● **WHAT THE TASK REQUIRES**:
Restate all of the data precisely, omitting nothing.

● **RECORDS FOR THIS TASK**:
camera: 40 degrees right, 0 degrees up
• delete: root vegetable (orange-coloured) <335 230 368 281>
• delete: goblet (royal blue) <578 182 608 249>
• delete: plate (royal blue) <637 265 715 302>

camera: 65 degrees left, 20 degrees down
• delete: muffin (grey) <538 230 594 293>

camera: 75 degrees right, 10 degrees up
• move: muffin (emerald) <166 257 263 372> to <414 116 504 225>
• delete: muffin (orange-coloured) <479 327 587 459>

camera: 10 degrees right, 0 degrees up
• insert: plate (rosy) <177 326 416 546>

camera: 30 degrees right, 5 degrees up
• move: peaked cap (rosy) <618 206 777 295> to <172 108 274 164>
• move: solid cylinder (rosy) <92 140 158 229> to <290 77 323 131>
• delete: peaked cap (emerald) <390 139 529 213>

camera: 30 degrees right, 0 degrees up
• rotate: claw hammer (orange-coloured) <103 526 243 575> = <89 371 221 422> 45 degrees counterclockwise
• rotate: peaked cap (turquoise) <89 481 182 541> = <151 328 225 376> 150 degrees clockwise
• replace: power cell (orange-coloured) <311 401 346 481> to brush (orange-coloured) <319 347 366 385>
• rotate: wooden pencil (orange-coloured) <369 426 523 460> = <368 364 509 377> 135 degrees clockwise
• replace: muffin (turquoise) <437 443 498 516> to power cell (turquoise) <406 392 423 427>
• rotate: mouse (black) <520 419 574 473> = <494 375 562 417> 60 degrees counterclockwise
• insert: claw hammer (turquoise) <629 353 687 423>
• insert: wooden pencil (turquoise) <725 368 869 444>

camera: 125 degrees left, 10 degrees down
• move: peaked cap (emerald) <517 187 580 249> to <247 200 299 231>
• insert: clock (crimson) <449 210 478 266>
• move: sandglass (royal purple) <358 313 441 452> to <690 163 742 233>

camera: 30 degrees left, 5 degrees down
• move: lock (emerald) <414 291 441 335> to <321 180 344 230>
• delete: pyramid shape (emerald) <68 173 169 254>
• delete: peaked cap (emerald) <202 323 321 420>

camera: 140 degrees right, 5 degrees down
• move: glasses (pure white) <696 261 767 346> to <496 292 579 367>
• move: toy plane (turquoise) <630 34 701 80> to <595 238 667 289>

● **TASK ANSWER**:
camera: 40 degrees right, 0 degrees up
• delete: root vegetable (orange-coloured) <335 230 368 281>
• delete: goblet (royal blue) <578 182 608 249>
• delete: plate (royal blue) <637 265 715 302>

camera: 65 degrees left, 20 degrees down
• delete: muffin (grey) <538 230 594 293>

camera: 75 degrees right, 10 degrees up
• move: muffin (emerald) <166 257 263 372> to <414 116 504 225>
• delete: muffin (orange-coloured) <479 327 587 459>

camera: 10 degrees right, 0 degrees up
• insert: plate (rosy) <177 326 416 546>

camera: 30 degrees right, 5 degrees up
• move: peaked cap (rosy) <618 206 777 295> to <172 108 274 164>
• move: solid cylinder (rosy) <92 140 158 229> to <290 77 323 131>
• delete: peaked cap (emerald) <390 139 529 213>

camera: 30 degrees right, 0 degrees up
• rotate: claw hammer (orange-coloured) <103 526 243 575> = <89 371 221 422> 45 degrees counterclockwise
• rotate: peaked cap (turquoise) <89 481 182 541> = <151 328 225 376> 150 degrees clockwise
• replace: power cell (orange-coloured) <311 401 346 481> to brush (orange-coloured) <319 347 366 385>
• rotate: wooden pencil (orange-coloured) <369 426 523 460> = <368 364 509 377> 135 degrees clockwise
• replace: muffin (turquoise) <437 443 498 516> to power cell (turquoise) <406 392 423 427>
• rotate: mouse (black) <520 419 574 473> = <494 375 562 417> 60 degrees counterclockwise
• insert: claw hammer (turquoise) <629 353 687 423>
• insert: wooden pencil (turquoise) <725 368 869 444>

camera: 125 degrees left, 10 degrees down
• move: peaked cap (emerald) <517 187 580 249> to <247 200 299 231>
• insert: clock (crimson) <449 210 478 266>
• move: sandglass (royal purple) <358 313 441 452> to <690 163 742 233>

camera: 30 degrees left, 5 degrees down
• move: lock (emerald) <414 291 441 335> to <321 180 344 230>
• delete: pyramid shape (emerald) <68 173 169 254>
• delete: peaked cap (emerald) <202 323 321 420>

camera: 140 degrees right, 5 degrees down
• move: glasses (pure white) <696 261 767 346> to <496 292 579 367>
• move: toy plane (turquoise) <630 34 701 80> to <595 238 667 289>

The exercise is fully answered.